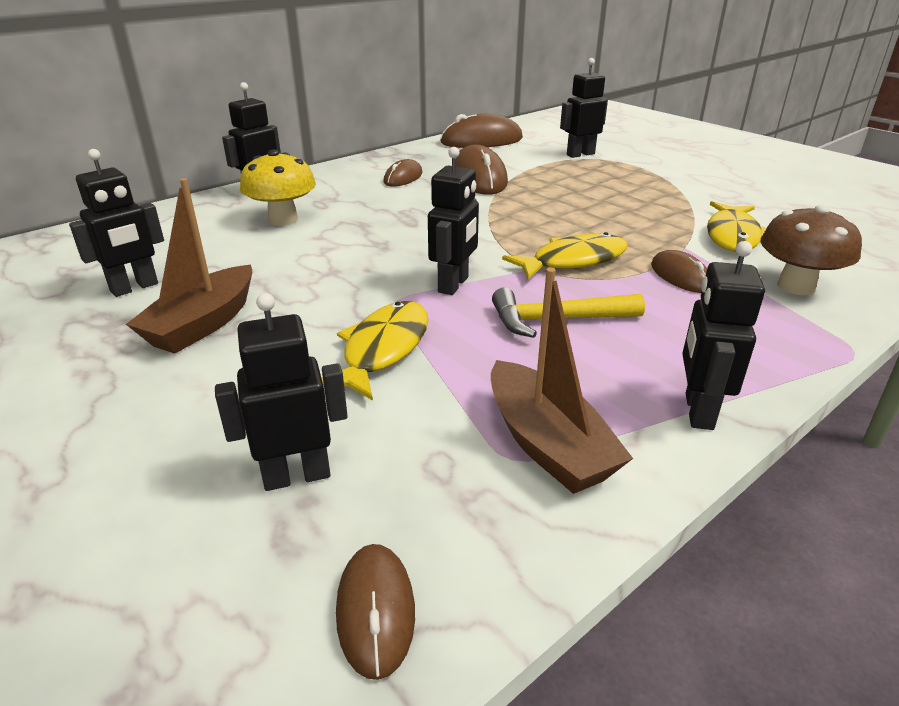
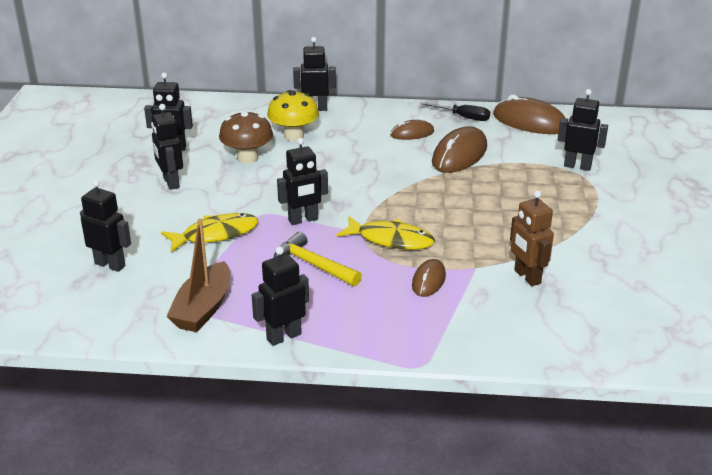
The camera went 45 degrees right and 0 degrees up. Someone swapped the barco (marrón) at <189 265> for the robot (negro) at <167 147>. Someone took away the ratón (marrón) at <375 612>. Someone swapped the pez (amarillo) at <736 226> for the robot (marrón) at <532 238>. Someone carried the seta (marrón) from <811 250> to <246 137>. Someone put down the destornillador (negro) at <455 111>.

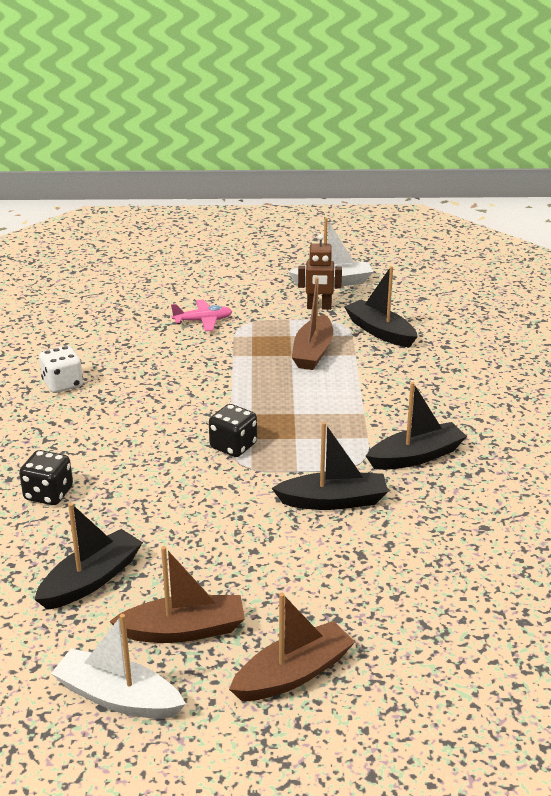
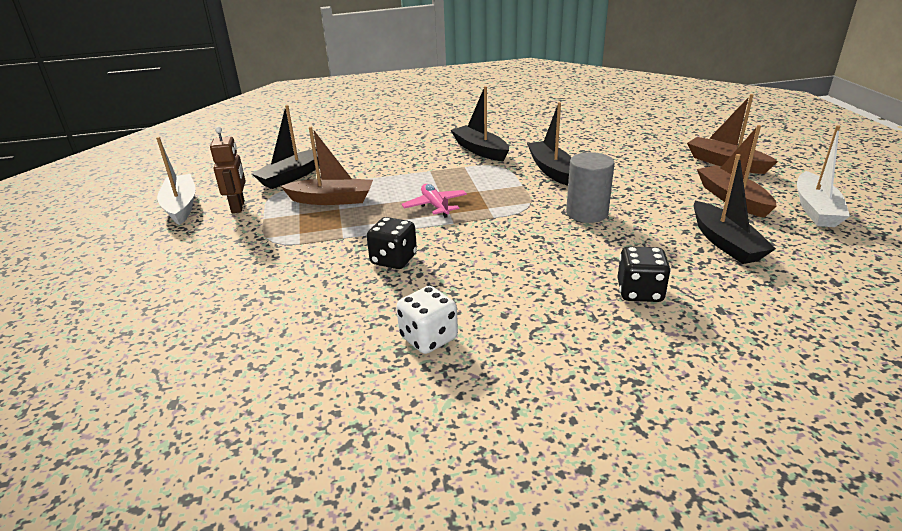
The camera went 100 degrees left and 0 degrees up. Someone rotated the barco (negro) at <88 556> by 135 degrees counterclockwise. Someone carried the avión (rosa) from <202 315> to <434 201>. Someone carried the dado (negro) from <233 430> to <392 243>. Someone put down the cilindro (gris) at <590 187>.

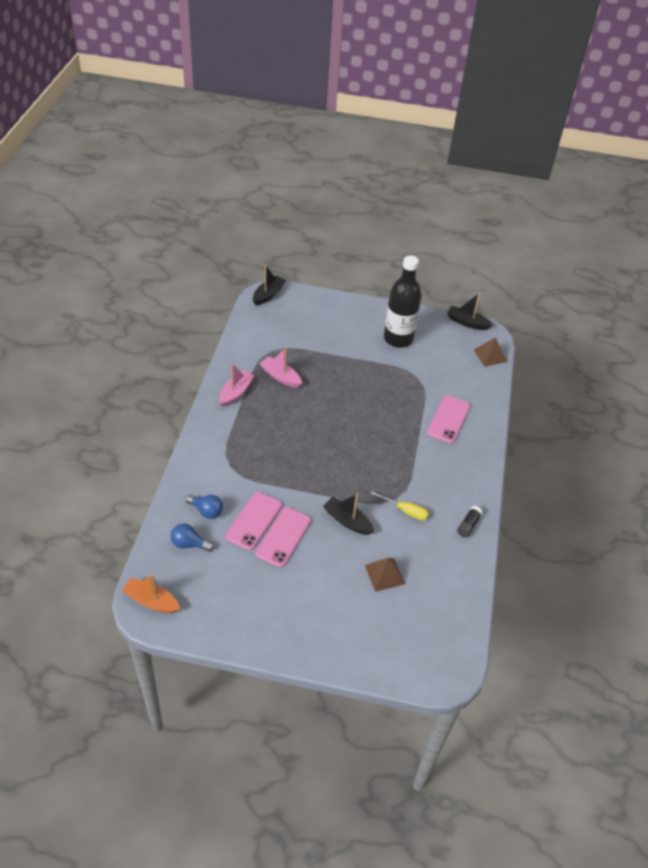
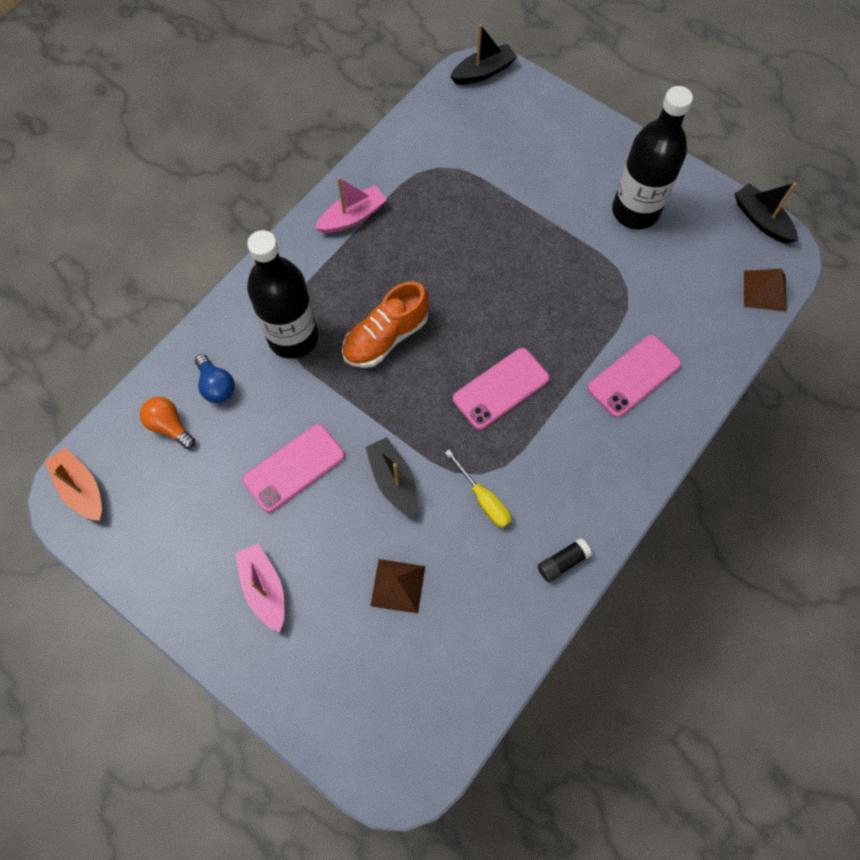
The camera went 30 degrees right and 20 degrees up. Someone repainted the bombilla (azul) at <192 537>, which became the bombilla (naranja) at <167 423>. Someone carried the móvil (rosa) from <253 521> to <501 389>. Someone carried the barco (rosa) from <280 367> to <260 588>. Someone put down the botella (negro) at <283 294>. Someone put down the zapato (naranja) at <385 324>.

-=-=-=-=-

▶ **EXERCISE DESCRIPTION**:
Pictures aside, reproduce exactly the lines from the one containing "The camera went 100" to the end of the listing above, both ends included.

▶ **WRITTEN SOLUTION**:
The camera went 100 degrees left and 0 degrees up. Someone rotated the barco (negro) at <88 556> by 135 degrees counterclockwise. Someone carried the avión (rosa) from <202 315> to <434 201>. Someone carried the dado (negro) from <233 430> to <392 243>. Someone put down the cilindro (gris) at <590 187>.

The camera went 30 degrees right and 20 degrees up. Someone repainted the bombilla (azul) at <192 537>, which became the bombilla (naranja) at <167 423>. Someone carried the móvil (rosa) from <253 521> to <501 389>. Someone carried the barco (rosa) from <280 367> to <260 588>. Someone put down the botella (negro) at <283 294>. Someone put down the zapato (naranja) at <385 324>.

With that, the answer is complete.